Problem description: Write out the lines starting at the one containing "cyan triangle: rotated" and ending at the one containing "red semicircle: moved 38 px down", reproducing each line without any change.

Dataset rows:
------------------------------------------------------------
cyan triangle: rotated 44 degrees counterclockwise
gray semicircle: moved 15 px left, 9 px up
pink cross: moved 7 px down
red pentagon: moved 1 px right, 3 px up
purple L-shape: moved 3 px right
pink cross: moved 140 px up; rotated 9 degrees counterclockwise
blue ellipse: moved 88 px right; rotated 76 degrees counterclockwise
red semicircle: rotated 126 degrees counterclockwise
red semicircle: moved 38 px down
------------------------------------------------------------
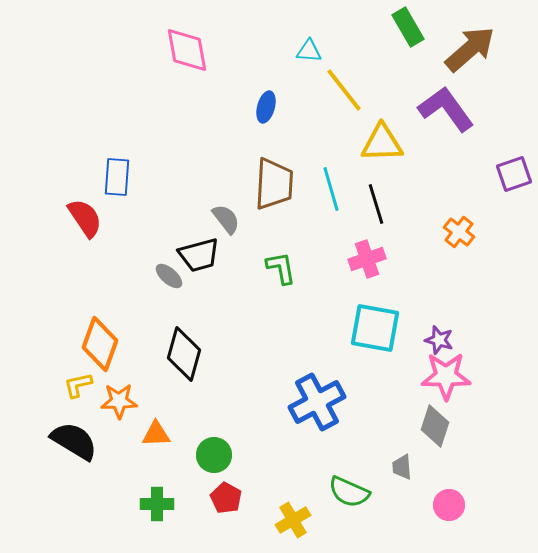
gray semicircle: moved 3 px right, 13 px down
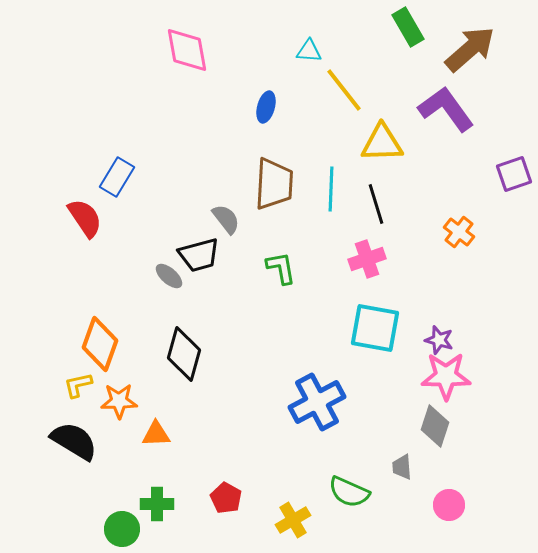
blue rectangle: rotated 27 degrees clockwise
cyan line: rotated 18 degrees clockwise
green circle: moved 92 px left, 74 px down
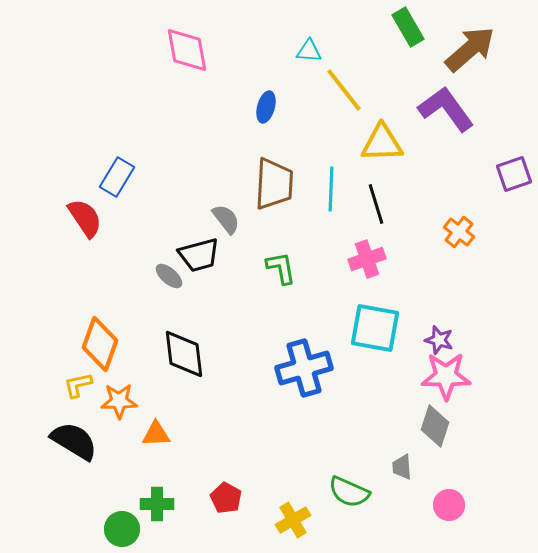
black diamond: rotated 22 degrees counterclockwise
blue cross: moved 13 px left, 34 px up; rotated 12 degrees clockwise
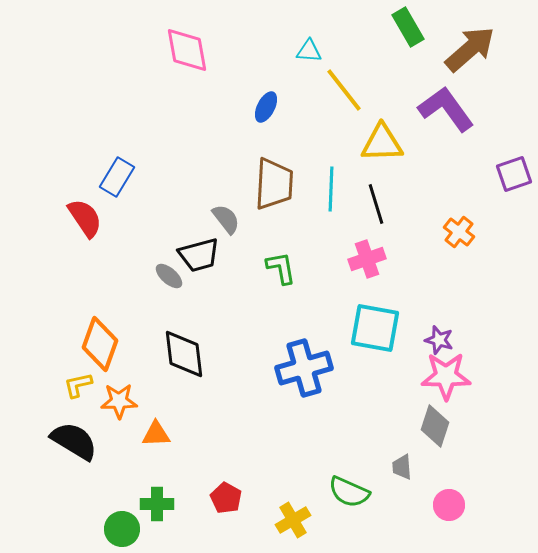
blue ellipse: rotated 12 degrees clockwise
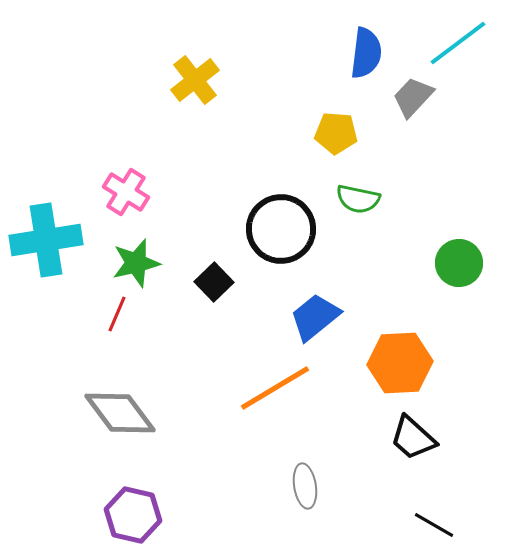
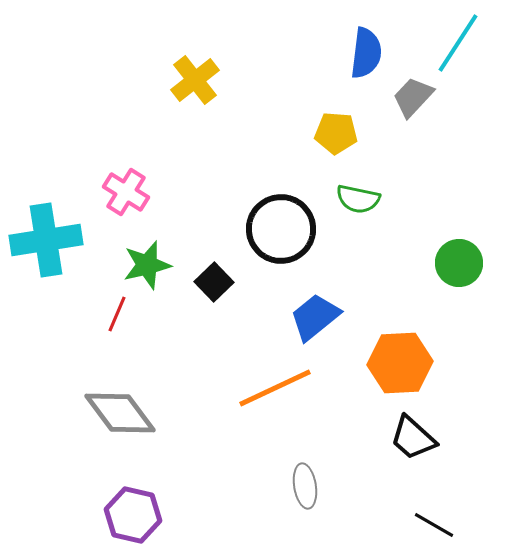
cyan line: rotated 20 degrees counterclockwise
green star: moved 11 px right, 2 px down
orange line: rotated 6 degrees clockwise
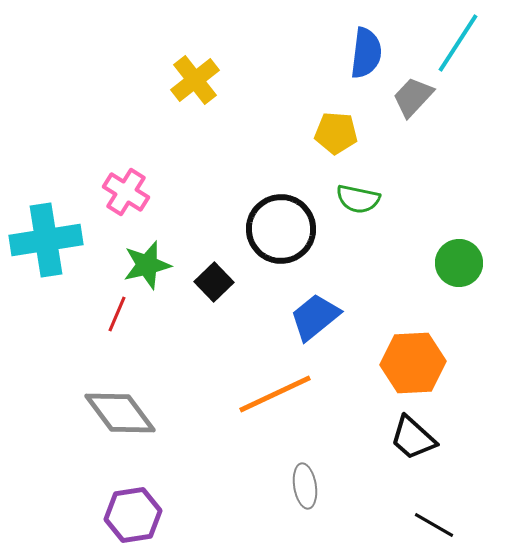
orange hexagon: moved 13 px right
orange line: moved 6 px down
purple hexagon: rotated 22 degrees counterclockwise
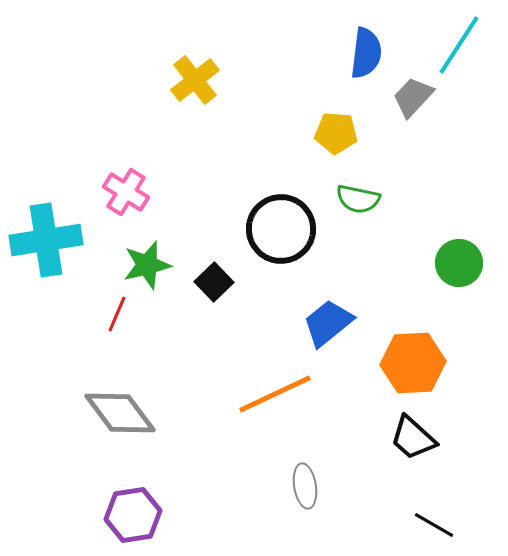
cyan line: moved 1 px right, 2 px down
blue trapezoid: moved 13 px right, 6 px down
------------------------------------------------------------
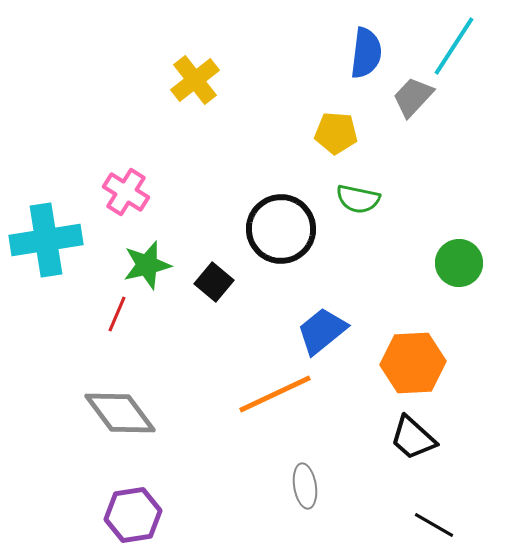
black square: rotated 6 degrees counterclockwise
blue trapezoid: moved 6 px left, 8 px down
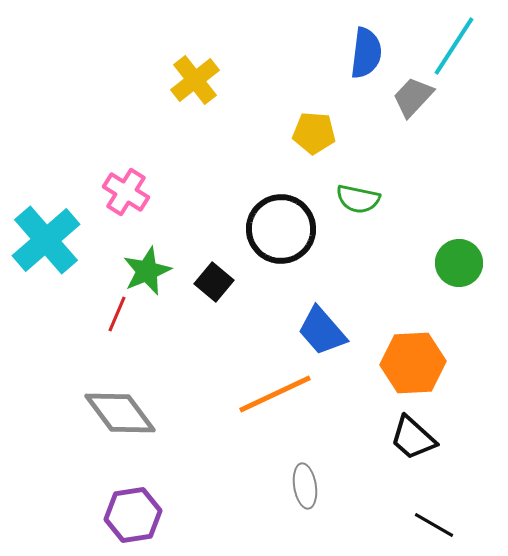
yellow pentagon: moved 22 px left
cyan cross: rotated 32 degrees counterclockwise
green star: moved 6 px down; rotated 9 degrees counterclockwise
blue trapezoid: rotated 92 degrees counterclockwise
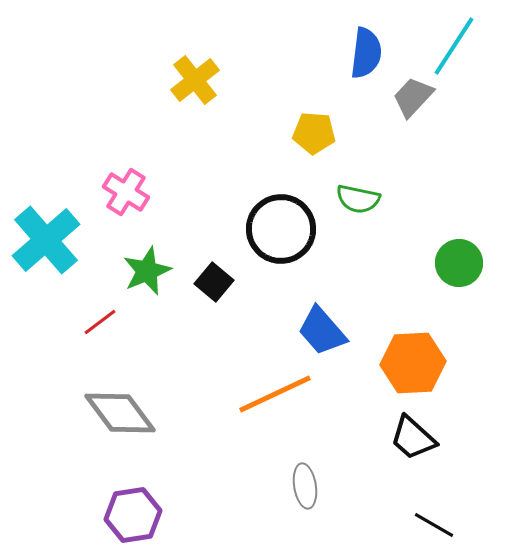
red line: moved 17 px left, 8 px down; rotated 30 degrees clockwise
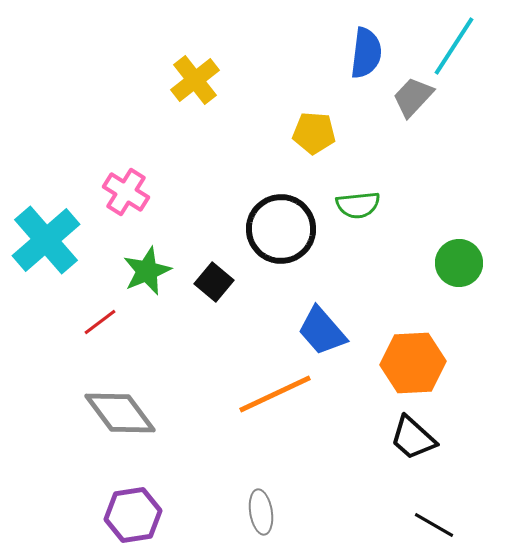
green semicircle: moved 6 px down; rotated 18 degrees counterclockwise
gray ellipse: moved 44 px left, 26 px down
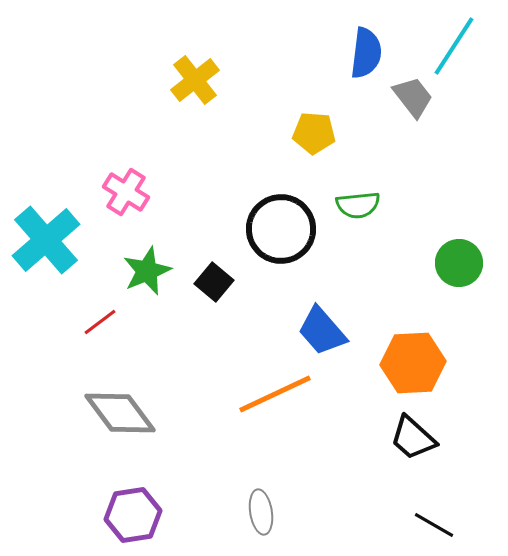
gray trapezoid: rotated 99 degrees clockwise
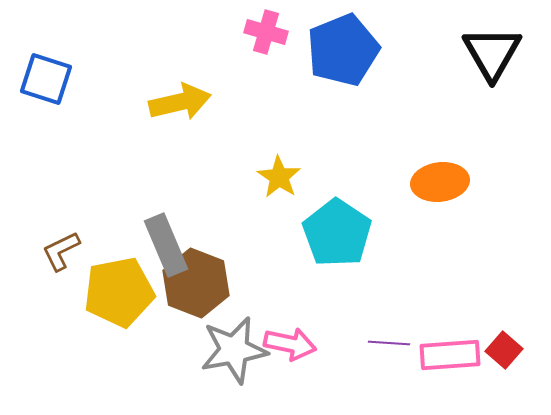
------------------------------------------------------------
Answer to this task:
cyan triangle: rotated 44 degrees counterclockwise
gray semicircle: moved 15 px left, 9 px up
pink cross: moved 7 px down
red pentagon: moved 1 px right, 3 px up
purple L-shape: moved 3 px right
pink cross: moved 140 px up; rotated 9 degrees counterclockwise
blue ellipse: moved 88 px right; rotated 76 degrees counterclockwise
red semicircle: rotated 126 degrees counterclockwise
red semicircle: moved 38 px down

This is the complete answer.